[Start of section]

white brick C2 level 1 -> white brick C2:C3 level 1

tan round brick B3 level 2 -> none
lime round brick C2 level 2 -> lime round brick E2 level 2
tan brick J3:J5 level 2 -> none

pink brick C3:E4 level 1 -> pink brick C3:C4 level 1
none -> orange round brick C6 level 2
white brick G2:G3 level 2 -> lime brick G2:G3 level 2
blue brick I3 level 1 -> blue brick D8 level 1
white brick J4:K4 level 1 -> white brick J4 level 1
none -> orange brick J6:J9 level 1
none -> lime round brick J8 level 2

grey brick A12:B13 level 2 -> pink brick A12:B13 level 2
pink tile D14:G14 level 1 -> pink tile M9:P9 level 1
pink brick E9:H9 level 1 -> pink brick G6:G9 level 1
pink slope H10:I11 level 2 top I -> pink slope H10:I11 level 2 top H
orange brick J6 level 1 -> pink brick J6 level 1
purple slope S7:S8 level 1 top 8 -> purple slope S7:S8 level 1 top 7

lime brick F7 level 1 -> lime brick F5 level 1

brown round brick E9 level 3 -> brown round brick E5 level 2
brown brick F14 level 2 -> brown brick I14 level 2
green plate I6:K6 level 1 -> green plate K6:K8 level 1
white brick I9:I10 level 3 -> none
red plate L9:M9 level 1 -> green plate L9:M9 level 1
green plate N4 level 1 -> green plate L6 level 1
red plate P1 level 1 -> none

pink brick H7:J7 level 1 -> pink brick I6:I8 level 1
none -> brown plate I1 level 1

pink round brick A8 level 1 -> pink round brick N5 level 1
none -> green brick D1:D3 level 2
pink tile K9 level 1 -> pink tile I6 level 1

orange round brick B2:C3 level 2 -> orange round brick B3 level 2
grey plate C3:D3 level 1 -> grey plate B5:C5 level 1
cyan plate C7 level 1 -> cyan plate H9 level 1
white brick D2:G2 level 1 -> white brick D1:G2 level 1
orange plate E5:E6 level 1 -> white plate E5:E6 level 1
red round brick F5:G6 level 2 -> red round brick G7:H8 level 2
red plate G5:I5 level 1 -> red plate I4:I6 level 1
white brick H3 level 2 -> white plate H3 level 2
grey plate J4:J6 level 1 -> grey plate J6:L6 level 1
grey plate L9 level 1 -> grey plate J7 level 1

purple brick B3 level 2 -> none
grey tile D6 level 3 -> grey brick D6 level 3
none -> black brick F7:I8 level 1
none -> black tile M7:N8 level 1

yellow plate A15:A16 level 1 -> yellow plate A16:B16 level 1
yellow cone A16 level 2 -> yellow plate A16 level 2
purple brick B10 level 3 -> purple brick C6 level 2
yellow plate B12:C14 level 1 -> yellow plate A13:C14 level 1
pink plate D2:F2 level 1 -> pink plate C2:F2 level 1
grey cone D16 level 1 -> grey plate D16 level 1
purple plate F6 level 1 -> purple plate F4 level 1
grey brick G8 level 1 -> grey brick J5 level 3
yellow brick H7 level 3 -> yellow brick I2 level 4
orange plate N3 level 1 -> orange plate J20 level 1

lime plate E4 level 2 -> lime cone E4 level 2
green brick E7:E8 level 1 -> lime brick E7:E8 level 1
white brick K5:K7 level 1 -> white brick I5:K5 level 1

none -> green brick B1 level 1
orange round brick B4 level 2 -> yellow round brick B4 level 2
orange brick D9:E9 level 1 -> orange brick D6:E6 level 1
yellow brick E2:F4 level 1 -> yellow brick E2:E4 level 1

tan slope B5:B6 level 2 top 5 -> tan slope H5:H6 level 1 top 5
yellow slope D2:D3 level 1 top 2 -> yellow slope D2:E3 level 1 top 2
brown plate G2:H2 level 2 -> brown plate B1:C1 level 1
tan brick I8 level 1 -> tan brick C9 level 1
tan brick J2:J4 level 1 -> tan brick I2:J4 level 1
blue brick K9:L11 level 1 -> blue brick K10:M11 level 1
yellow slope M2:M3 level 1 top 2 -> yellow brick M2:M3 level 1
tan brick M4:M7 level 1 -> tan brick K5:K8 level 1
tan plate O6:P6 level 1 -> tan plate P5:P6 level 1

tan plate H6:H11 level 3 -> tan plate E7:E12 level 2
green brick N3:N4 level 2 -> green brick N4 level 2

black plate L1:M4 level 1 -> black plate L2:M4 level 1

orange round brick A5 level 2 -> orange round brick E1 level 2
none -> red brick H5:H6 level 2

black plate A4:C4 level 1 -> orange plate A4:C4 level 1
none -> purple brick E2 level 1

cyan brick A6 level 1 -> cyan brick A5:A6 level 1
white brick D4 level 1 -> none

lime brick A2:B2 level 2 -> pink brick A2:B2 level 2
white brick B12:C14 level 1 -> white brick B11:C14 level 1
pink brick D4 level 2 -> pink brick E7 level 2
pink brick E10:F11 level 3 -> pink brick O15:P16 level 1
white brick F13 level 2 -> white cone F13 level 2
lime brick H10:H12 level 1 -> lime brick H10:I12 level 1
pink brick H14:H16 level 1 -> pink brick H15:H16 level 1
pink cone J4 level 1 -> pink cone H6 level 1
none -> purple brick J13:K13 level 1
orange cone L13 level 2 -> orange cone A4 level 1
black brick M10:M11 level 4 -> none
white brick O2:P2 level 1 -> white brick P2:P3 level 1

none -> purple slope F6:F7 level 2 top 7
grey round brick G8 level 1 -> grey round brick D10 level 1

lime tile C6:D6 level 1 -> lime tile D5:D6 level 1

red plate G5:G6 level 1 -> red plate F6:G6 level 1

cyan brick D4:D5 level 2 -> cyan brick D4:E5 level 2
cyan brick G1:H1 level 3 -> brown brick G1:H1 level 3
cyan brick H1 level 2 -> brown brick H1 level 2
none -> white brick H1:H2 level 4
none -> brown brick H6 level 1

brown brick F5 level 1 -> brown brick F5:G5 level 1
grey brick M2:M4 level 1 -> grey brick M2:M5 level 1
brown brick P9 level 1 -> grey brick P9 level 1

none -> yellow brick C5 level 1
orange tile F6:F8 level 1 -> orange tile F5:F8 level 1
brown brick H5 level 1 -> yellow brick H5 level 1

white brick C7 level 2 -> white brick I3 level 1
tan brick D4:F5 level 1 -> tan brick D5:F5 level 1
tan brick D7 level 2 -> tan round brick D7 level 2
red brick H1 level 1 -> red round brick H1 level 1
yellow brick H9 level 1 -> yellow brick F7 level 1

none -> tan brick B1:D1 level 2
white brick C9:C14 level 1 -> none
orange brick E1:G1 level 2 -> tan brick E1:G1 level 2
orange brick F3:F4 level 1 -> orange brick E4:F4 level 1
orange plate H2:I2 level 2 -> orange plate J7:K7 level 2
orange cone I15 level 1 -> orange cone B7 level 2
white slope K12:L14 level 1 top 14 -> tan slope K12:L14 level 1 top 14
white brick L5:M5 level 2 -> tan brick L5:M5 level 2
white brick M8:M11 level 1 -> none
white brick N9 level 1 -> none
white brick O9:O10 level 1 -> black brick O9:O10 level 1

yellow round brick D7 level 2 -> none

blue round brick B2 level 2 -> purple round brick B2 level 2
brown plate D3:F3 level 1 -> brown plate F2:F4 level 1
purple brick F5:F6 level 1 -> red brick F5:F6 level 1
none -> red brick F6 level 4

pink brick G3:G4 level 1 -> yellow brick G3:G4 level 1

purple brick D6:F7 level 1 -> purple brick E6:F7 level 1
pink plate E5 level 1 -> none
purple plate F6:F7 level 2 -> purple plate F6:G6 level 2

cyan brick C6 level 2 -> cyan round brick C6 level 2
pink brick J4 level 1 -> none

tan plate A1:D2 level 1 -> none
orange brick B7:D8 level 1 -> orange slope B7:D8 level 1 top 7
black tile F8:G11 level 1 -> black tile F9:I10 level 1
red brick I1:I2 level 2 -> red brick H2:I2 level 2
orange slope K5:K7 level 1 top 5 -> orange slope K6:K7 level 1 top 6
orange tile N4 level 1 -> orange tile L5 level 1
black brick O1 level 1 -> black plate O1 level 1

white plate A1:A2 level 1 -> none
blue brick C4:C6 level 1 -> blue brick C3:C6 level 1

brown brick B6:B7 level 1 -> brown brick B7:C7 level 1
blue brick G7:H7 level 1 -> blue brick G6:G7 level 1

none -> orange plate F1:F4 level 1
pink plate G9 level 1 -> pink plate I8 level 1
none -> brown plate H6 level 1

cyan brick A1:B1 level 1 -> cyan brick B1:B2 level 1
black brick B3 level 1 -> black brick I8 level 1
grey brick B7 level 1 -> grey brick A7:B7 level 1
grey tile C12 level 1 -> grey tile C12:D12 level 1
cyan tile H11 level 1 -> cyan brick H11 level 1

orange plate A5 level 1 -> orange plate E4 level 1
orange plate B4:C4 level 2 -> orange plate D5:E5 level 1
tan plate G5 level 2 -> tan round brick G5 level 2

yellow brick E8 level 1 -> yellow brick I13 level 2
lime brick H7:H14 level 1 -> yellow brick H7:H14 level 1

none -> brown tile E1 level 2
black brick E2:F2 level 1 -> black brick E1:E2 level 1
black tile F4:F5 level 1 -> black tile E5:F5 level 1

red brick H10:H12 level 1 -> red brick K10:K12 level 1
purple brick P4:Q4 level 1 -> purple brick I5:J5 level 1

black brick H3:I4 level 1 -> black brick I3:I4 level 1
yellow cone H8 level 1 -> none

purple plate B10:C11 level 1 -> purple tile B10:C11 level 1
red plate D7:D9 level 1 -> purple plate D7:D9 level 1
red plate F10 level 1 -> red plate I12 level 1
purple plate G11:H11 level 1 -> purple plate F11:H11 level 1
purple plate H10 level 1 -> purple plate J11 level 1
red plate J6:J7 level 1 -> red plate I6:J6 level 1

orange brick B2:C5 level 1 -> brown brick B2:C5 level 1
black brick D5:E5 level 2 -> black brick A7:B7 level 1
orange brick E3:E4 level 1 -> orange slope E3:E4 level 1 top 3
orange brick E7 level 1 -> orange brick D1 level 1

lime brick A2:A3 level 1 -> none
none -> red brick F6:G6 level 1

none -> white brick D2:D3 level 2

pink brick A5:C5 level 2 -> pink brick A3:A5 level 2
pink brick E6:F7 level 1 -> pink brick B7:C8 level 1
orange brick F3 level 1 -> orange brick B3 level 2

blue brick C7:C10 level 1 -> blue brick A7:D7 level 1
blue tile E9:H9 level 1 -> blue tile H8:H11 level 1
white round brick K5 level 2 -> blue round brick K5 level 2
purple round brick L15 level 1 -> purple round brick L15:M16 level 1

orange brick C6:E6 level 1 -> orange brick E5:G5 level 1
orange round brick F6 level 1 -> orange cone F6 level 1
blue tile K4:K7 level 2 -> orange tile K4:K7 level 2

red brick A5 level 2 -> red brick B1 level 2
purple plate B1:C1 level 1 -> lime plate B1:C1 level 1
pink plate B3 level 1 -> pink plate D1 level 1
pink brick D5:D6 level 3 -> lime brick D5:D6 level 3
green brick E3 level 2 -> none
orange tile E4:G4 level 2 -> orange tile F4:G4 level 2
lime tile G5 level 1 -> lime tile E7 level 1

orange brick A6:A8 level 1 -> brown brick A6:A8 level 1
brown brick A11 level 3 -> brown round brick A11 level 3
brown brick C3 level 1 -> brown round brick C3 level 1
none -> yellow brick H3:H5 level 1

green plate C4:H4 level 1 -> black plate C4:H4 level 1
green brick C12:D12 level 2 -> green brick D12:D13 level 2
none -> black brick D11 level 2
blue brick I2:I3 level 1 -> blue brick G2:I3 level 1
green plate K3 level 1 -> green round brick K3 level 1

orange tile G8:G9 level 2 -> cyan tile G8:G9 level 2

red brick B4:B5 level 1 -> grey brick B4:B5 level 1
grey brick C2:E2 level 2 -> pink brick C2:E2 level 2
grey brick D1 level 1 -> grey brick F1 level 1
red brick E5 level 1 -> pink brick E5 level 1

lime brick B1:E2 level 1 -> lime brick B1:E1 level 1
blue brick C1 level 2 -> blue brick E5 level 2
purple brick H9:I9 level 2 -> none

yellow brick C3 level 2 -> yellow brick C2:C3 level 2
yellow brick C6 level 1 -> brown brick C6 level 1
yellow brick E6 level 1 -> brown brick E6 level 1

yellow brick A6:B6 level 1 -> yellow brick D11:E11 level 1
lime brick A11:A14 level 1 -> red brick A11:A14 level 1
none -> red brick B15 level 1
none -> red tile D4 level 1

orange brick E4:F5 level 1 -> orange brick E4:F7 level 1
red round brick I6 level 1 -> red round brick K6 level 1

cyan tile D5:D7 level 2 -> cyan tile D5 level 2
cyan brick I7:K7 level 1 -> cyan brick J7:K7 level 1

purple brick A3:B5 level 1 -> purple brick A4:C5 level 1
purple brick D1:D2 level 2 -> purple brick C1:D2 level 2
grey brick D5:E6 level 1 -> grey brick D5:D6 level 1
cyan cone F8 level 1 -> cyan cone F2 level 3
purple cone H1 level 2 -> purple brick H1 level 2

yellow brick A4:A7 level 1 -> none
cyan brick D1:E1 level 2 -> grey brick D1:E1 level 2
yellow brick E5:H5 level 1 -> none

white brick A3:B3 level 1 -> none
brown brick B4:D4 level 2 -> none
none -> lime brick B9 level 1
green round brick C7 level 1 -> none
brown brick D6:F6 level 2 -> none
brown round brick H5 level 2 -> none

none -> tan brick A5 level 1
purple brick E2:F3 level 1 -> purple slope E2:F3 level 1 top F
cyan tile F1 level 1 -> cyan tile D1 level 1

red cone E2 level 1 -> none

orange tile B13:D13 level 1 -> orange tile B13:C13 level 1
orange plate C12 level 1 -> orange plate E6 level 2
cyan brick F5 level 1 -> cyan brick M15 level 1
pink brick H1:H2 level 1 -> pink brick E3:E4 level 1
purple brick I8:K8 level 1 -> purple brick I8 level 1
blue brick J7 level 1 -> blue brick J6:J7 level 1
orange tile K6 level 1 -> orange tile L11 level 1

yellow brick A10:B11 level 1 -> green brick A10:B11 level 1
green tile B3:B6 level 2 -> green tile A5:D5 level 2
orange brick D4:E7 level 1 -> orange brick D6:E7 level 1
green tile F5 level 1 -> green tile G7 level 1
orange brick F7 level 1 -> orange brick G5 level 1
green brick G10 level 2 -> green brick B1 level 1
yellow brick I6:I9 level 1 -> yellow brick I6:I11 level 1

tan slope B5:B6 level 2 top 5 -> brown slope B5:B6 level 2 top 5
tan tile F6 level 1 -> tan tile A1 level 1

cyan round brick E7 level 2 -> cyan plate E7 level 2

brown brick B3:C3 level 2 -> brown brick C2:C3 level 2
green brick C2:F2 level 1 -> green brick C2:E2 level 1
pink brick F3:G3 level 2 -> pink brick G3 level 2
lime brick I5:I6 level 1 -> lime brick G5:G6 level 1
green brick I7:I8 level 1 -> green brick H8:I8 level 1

[End of section]

## Your assignment:
Go to the line with "orange cone L13" in the entries above and repeat every line from there through the line with "cyan brick G1:H1", exactly and with no other text.

## Answer area:
orange cone L13 level 2 -> orange cone A4 level 1
black brick M10:M11 level 4 -> none
white brick O2:P2 level 1 -> white brick P2:P3 level 1

none -> purple slope F6:F7 level 2 top 7
grey round brick G8 level 1 -> grey round brick D10 level 1

lime tile C6:D6 level 1 -> lime tile D5:D6 level 1

red plate G5:G6 level 1 -> red plate F6:G6 level 1

cyan brick D4:D5 level 2 -> cyan brick D4:E5 level 2
cyan brick G1:H1 level 3 -> brown brick G1:H1 level 3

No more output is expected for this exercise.